— What you need to do —
Could you repeat every entry below word for word, leaving out the pictures?

— Items from a data source —
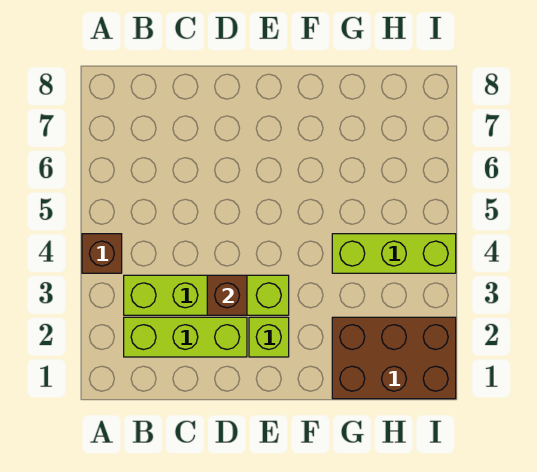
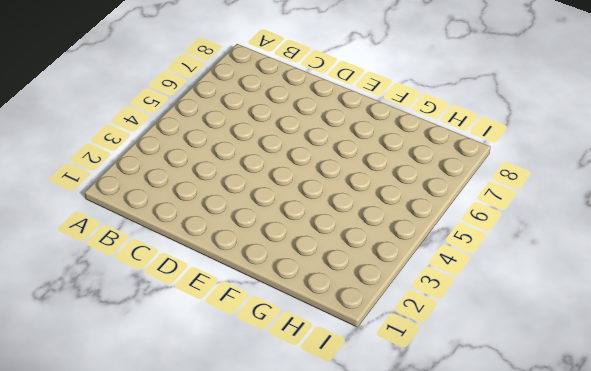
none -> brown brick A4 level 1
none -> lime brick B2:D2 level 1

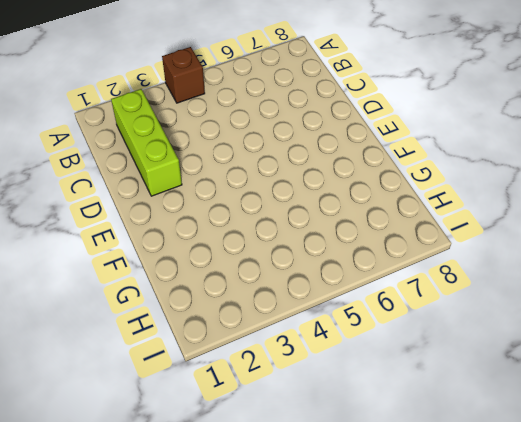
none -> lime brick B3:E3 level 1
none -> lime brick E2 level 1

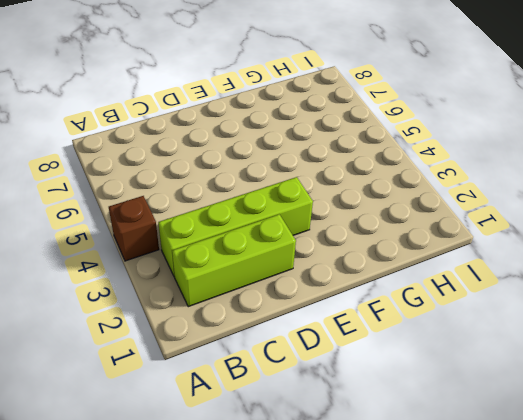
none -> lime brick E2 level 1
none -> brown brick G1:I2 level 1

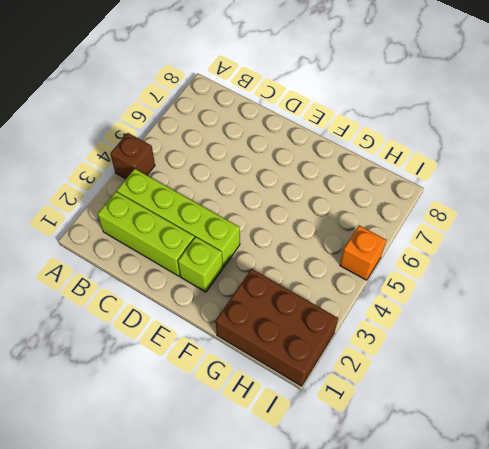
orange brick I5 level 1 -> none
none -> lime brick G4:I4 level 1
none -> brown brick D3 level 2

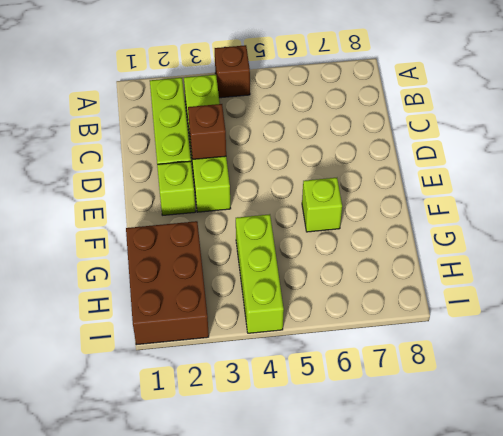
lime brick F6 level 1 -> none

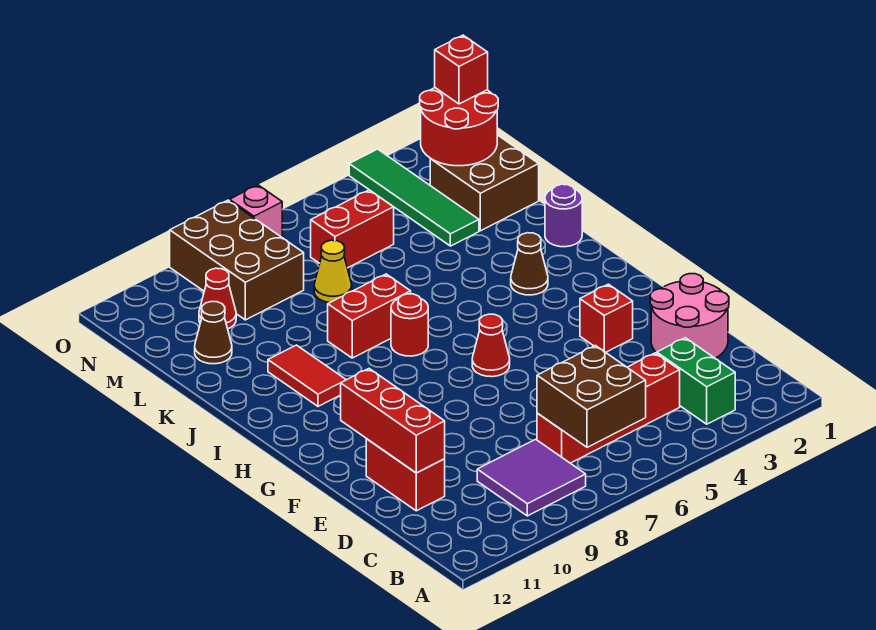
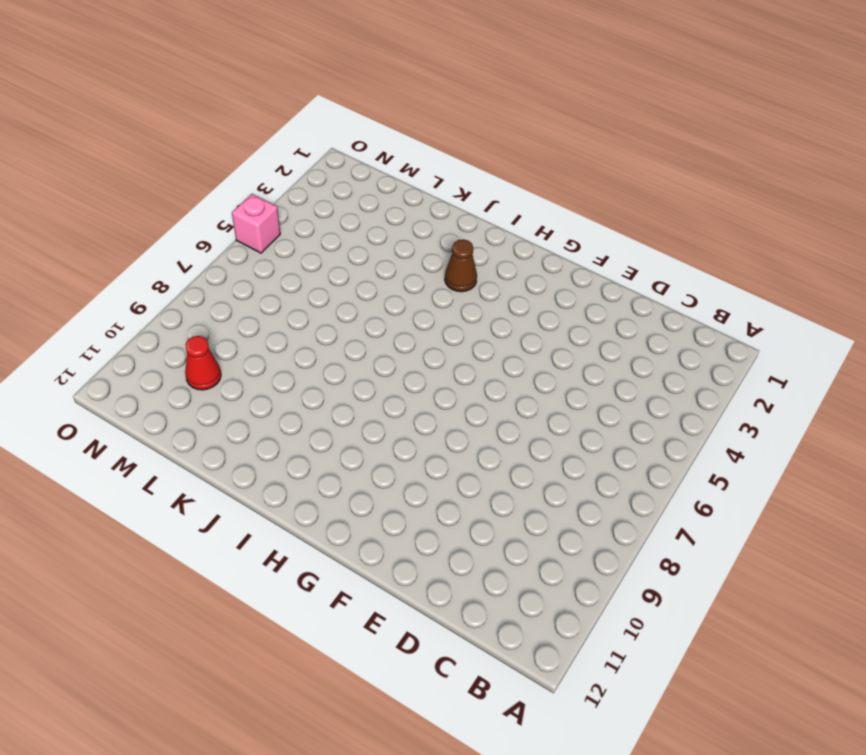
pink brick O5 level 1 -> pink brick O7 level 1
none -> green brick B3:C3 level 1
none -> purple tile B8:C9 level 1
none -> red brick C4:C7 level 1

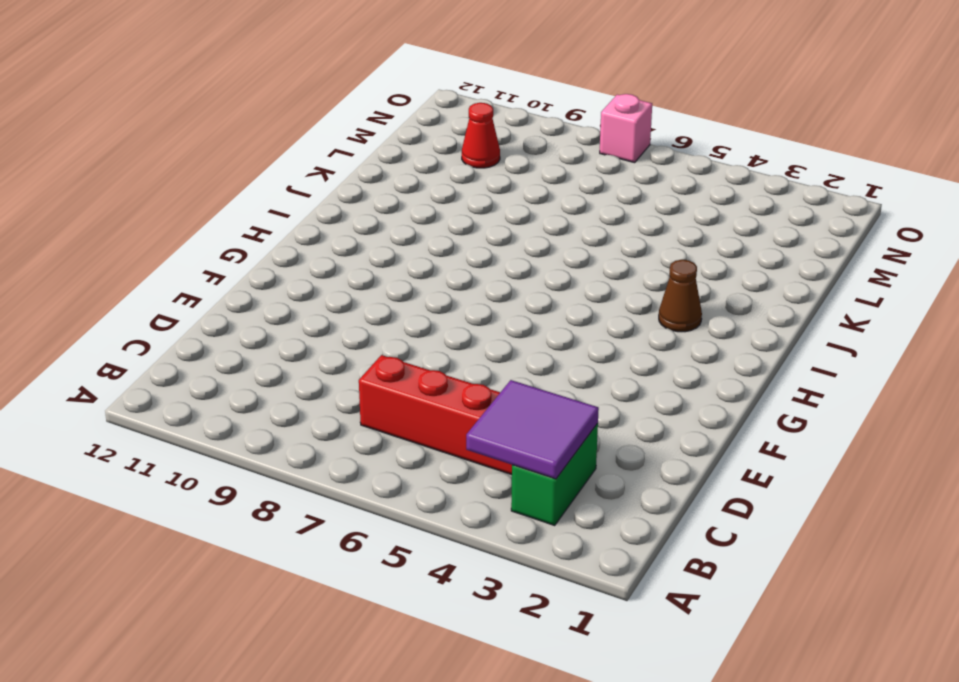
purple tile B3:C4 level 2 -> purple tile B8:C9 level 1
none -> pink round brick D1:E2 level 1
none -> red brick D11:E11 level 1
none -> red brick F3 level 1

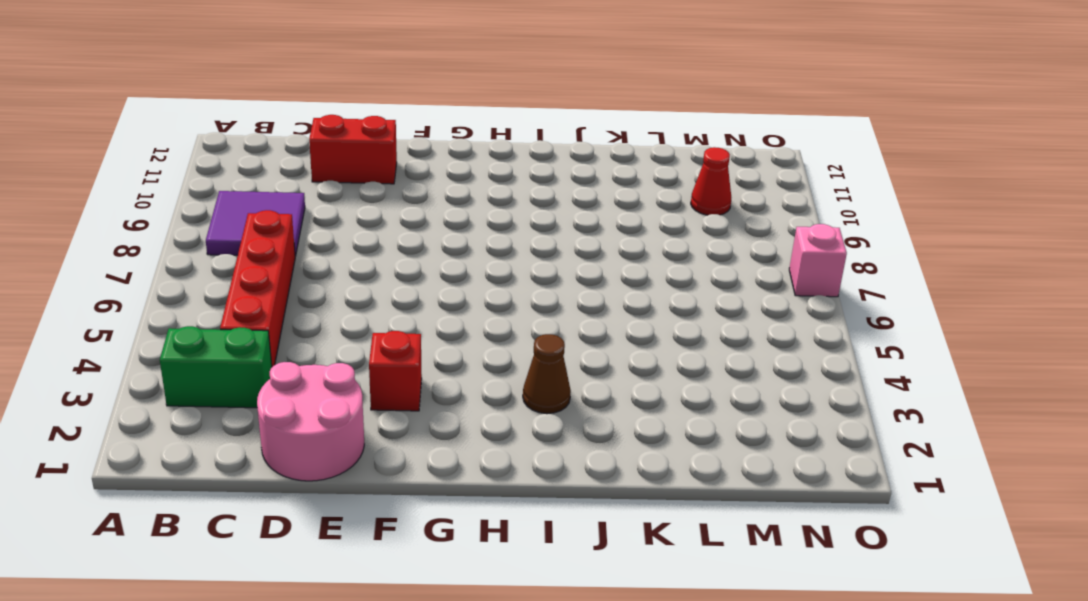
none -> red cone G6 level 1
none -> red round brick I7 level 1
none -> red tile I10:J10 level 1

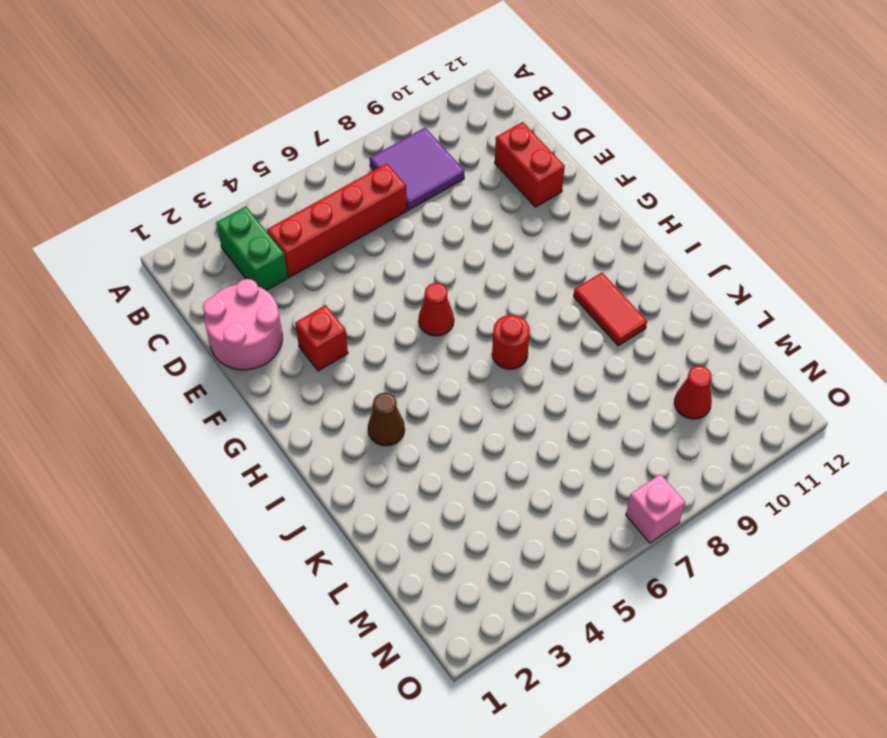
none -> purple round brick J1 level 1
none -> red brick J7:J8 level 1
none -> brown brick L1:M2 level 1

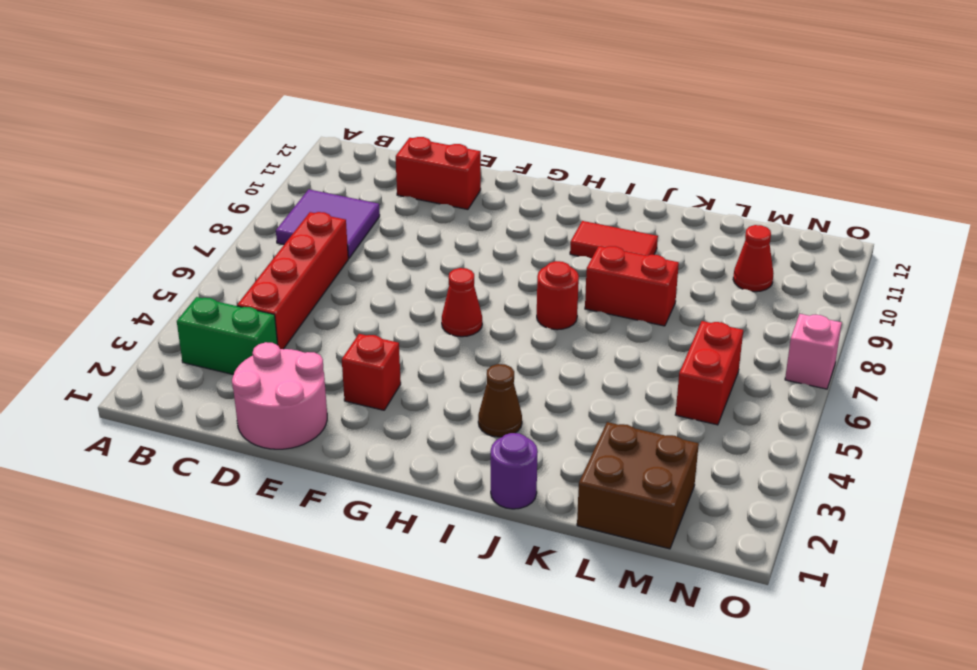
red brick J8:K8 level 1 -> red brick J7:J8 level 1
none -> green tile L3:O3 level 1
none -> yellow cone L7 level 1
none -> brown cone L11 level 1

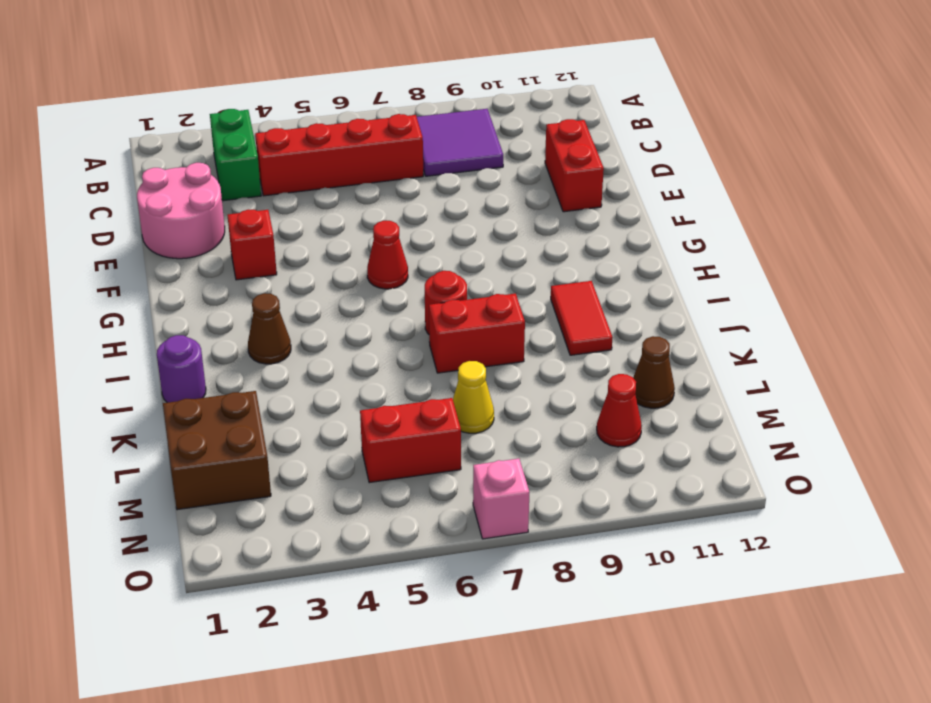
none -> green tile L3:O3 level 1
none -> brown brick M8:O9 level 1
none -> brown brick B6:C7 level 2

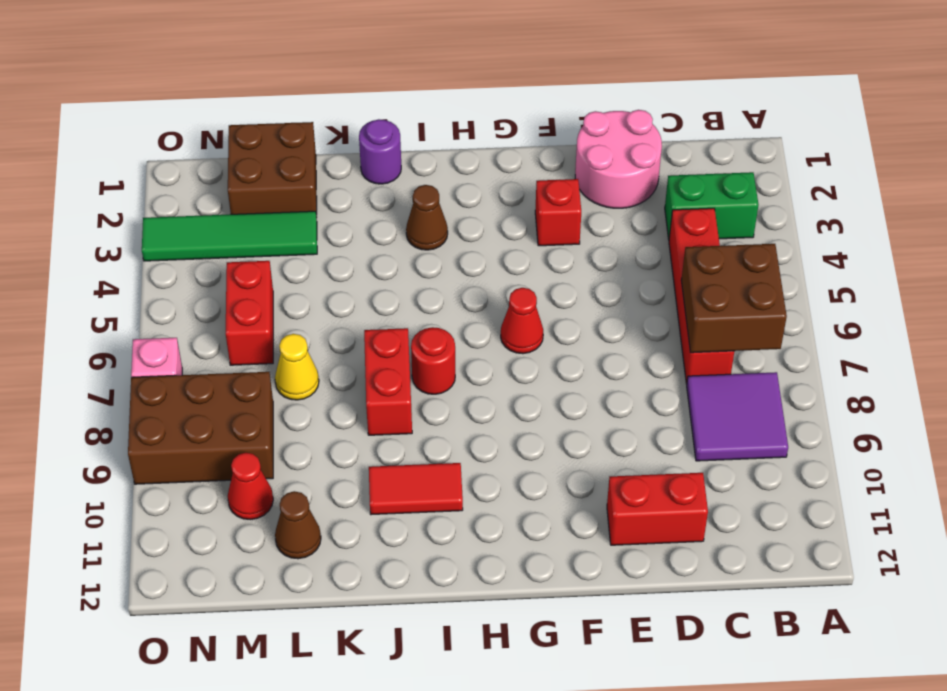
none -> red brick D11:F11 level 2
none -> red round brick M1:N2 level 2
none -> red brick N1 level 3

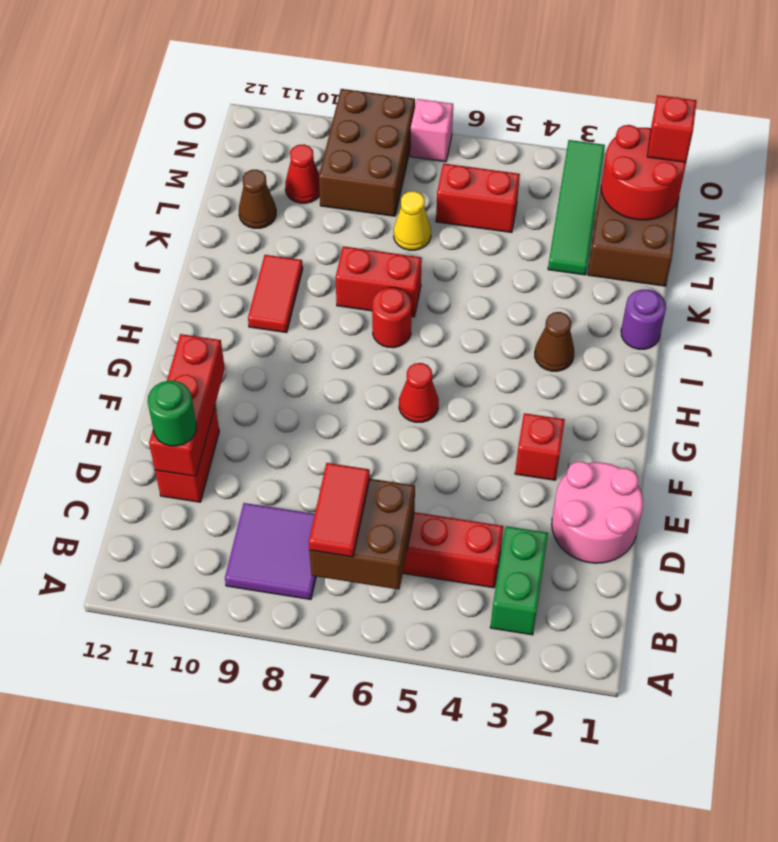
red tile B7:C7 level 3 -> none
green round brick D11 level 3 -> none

— Task result —
none -> brown brick A4 level 1
none -> lime brick B2:D2 level 1

none -> lime brick B3:E3 level 1
none -> lime brick E2 level 1

none -> lime brick E2 level 1
none -> brown brick G1:I2 level 1

orange brick I5 level 1 -> none
none -> lime brick G4:I4 level 1
none -> brown brick D3 level 2

lime brick F6 level 1 -> none

pink brick O5 level 1 -> pink brick O7 level 1
none -> green brick B3:C3 level 1
none -> purple tile B8:C9 level 1
none -> red brick C4:C7 level 1

purple tile B3:C4 level 2 -> purple tile B8:C9 level 1
none -> pink round brick D1:E2 level 1
none -> red brick D11:E11 level 1
none -> red brick F3 level 1

none -> red cone G6 level 1
none -> red round brick I7 level 1
none -> red tile I10:J10 level 1

none -> purple round brick J1 level 1
none -> red brick J7:J8 level 1
none -> brown brick L1:M2 level 1

red brick J8:K8 level 1 -> red brick J7:J8 level 1
none -> green tile L3:O3 level 1
none -> yellow cone L7 level 1
none -> brown cone L11 level 1

none -> green tile L3:O3 level 1
none -> brown brick M8:O9 level 1
none -> brown brick B6:C7 level 2

none -> red brick D11:F11 level 2
none -> red round brick M1:N2 level 2
none -> red brick N1 level 3

red tile B7:C7 level 3 -> none
green round brick D11 level 3 -> none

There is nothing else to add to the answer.